### MATERIAL SHOWN ###
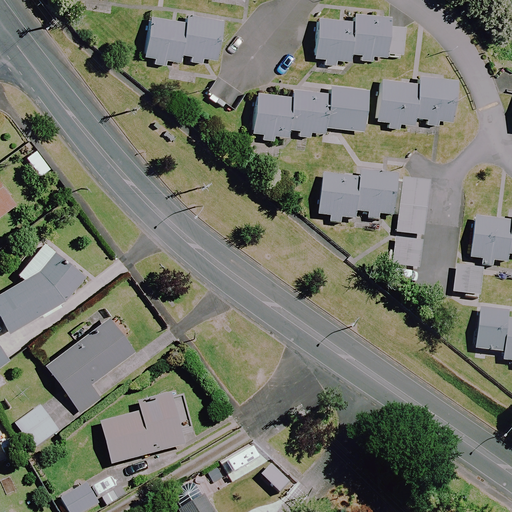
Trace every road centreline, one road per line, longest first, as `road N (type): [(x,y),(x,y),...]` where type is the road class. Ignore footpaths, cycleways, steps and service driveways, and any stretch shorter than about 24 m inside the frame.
road 1 (tertiary): [(3,26),(130,184),(195,246),(511,471)]
road 2 (residential): [(511,156),(461,50),(407,0)]
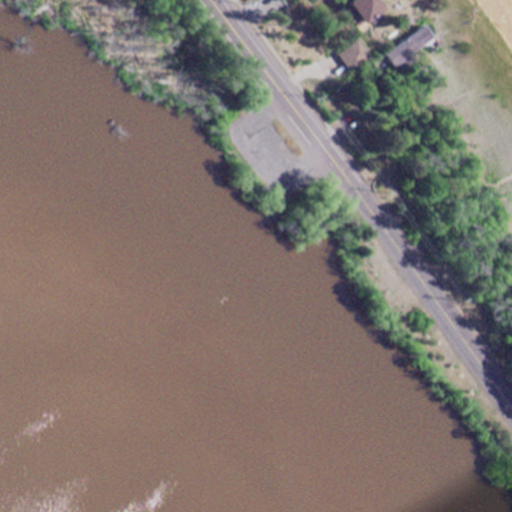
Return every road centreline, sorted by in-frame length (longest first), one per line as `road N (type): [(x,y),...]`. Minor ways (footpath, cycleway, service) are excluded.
road 1 (tertiary): [(332,162),(511,412)]
road 2 (tertiary): [(213,0),(320,146)]
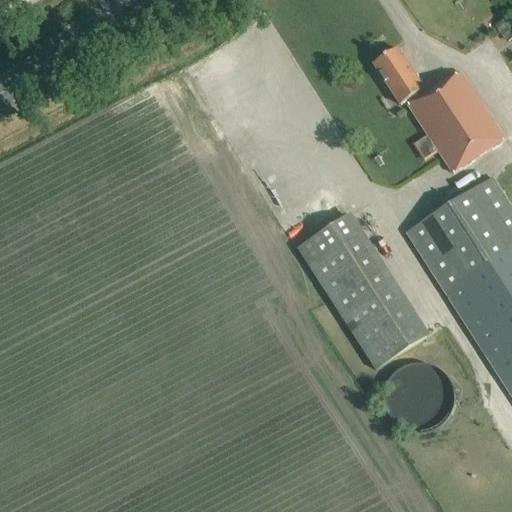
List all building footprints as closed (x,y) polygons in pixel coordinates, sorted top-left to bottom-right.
[(496,27),(507,44),(511,40),(511,23),(509,19),(496,27)] [(375,65),(393,94),(403,110),(408,107),(454,177),(507,140),(463,73),(427,95),(416,77),(398,50),(375,65)] [(511,397),(511,205),(494,178),(408,234),(511,397)] [(427,340),(349,219),(298,251),(376,373),(427,340)] [(435,433),(438,431),(443,428),(445,425),(447,423),(449,420),(451,417),(452,414),(453,410),(453,407),(454,404),(454,401),(453,397),(453,394),(452,391),(451,388),(449,385),(447,382),(445,379),(443,377),(440,375),(438,373),(435,371),(432,370),(429,368),(425,368),(422,367),(419,367),(415,367),(412,368),(409,369),(406,370),(403,371),(400,373),(397,375),(394,377),(392,379),(390,382),(388,385),(387,388),(385,391),(385,394),(384,397),(384,401),(384,404),(384,407),(385,411),(386,414),(387,417),(389,420),(390,423),(392,425),(395,428),(397,430),(400,432),(403,433),(406,435),(409,436),(413,437),(416,437),(419,437),(423,437),(426,436),(429,436),(432,434),(435,433)]
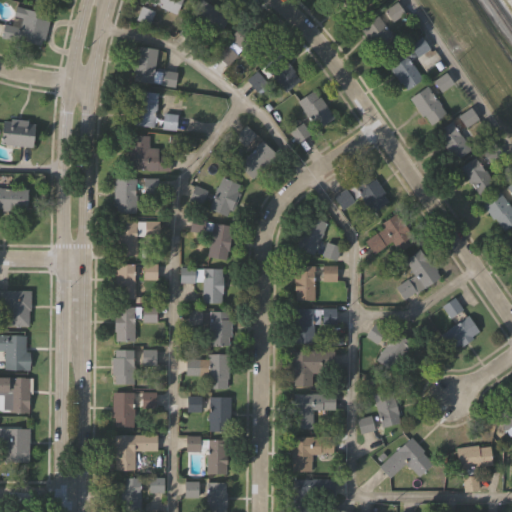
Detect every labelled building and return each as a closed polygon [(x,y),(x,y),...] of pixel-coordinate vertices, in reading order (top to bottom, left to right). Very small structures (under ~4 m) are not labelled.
[(181,0),(175,13),(147,0),(181,0)] [(344,0),(350,9),(363,0),(344,0)] [(383,11),(395,1),(404,13),(392,22),(383,11)] [(49,13),(42,45),(0,36),(0,21),(13,25),(17,6),(49,13)] [(220,33),(205,25),(214,8),(228,16),(220,33)] [(393,41),(375,53),(359,29),(376,17),(393,41)] [(252,60),(229,36),(242,23),(265,47),(252,60)] [(174,84),(133,80),(137,46),(157,48),(154,69),(175,72),(174,84)] [(218,56),(227,47),(235,54),(227,64),(218,56)] [(386,61),(402,50),(421,78),(405,89),(386,61)] [(300,79),(283,91),(263,65),(280,52),(300,79)] [(260,94),(246,80),(256,71),(270,85),(260,94)] [(433,81),(445,72),(453,83),(440,92),(433,81)] [(409,96),(426,85),(445,113),(428,125),(409,96)] [(297,101),(314,88),(335,117),(318,129),(297,101)] [(134,123),(136,90),(157,91),(154,125),(134,123)] [(457,117),(469,108),(477,119),(464,128),(457,117)] [(174,127),(164,127),(164,113),(174,113),(174,127)] [(1,145),(1,119),(33,119),(33,145),(1,145)] [(453,160),(434,132),(450,121),(469,149),(453,160)] [(290,129),(302,122),(309,133),(297,141),(290,129)] [(148,134),(148,146),(157,146),(157,154),(169,154),(169,169),(132,169),(132,135),(148,134)] [(238,164),(261,140),(275,154),(252,178),(238,164)] [(482,152),(494,144),(502,155),(489,164),(482,152)] [(478,195),(459,166),(474,155),(493,184),(478,195)] [(388,201),(369,212),(360,197),(355,201),(355,200),(341,208),(333,194),(370,172),(388,201)] [(114,177),(157,178),(156,195),(137,194),(136,212),(113,212),(114,177)] [(240,183),(229,215),(210,209),(220,177),(240,183)] [(26,208),(0,207),(0,187),(26,187),(26,208)] [(511,210),(511,222),(501,230),(481,202),(498,191),(511,210)] [(414,240),(403,247),(396,238),(374,254),(361,236),(395,212),(414,240)] [(334,259),(295,247),(306,215),(325,221),(319,239),(339,245),(334,259)] [(136,219),(136,255),(116,255),(116,219),(136,219)] [(207,256),(212,222),(231,225),(226,259),(207,256)] [(438,279),(402,299),(394,285),(413,275),(403,258),(421,248),(438,279)] [(133,297),(114,297),(114,263),(133,263),(133,297)] [(142,277),(142,263),(157,263),(157,278),(142,277)] [(314,299),(294,299),(294,264),(314,264),(314,299)] [(335,279),(322,279),(322,265),(335,265),(335,279)] [(222,268),(221,302),(200,301),(201,267),(222,268)] [(179,282),(179,268),(194,268),(193,283),(179,282)] [(1,304),(0,304),(0,289),(29,289),(29,325),(1,325),(1,304)] [(447,311),(442,305),(449,301),(454,307),(447,311)] [(133,306),(133,340),(113,340),(113,306),(133,306)] [(142,321),(142,306),(157,307),(156,321),(142,321)] [(314,342),(292,342),(293,308),(316,308),(316,319),(322,319),(322,308),(335,308),(335,322),(314,322),(314,342)] [(230,310),(229,345),(208,345),(209,309),(230,310)] [(187,326),(188,311),(202,312),(202,327),(187,326)] [(478,332),(450,351),(439,334),(467,315),(478,332)] [(376,342),(366,333),(374,323),(385,331),(376,342)] [(412,342),(394,371),(376,361),(393,331),(412,342)] [(26,334),(26,369),(3,369),(3,334),(26,334)] [(133,349),(133,383),(111,383),(111,349),(133,349)] [(141,365),(142,350),(156,351),(156,365),(141,365)] [(333,350),(333,371),(311,371),(311,385),(292,385),(292,350),(333,350)] [(228,353),(228,387),(207,387),(207,353),(228,353)] [(184,374),(184,360),(199,360),(198,375),(184,374)] [(10,377),(28,377),(28,407),(10,407),(10,377)] [(371,393),(389,388),(400,421),(383,427),(371,393)] [(112,425),(112,391),(133,391),(133,425),(112,425)] [(140,406),(141,391),(155,392),(155,406),(140,406)] [(293,393),(334,393),(334,409),(311,409),(311,427),(293,427),(293,393)] [(209,395),(229,395),(229,431),(209,431),(209,395)] [(187,409),(187,396),(199,396),(199,409),(187,409)] [(511,427),(507,431),(495,417),(511,403),(511,427)] [(1,427),(28,427),(28,463),(1,463),(1,427)] [(113,434),(156,433),(156,450),(134,450),(134,469),(113,469),(113,434)] [(290,470),(290,435),(333,435),(332,453),(312,453),(311,470),(290,470)] [(417,476),(406,462),(388,477),(377,465),(410,436),(433,462),(417,476)] [(206,473),(206,439),(226,439),(226,473),(206,473)] [(490,467),(456,467),(456,445),(490,445),(490,467)] [(140,511),(119,511),(119,477),(140,477),(140,511)] [(291,511),(291,479),(333,479),(333,497),(315,497),(315,511),(291,511)] [(225,481),(225,511),(206,511),(206,481),(225,481)]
###
** THE REQUEST **
Can you copy the lines of the material above, from the line containing "Return every road" through the line containing "road 2 (tertiary): [(213,0),(320,146)]", both included, precisely as they appear?

** SOLUTION TO THIS EXERCISE **
Return every road centreline, sorted by in-frame length (longest first), one per line as `road N (type): [(x,y),...]`. Minor ways (footpath, cycleway, service) are excluded.
road 1 (tertiary): [(332,162),(511,412)]
road 2 (tertiary): [(213,0),(320,146)]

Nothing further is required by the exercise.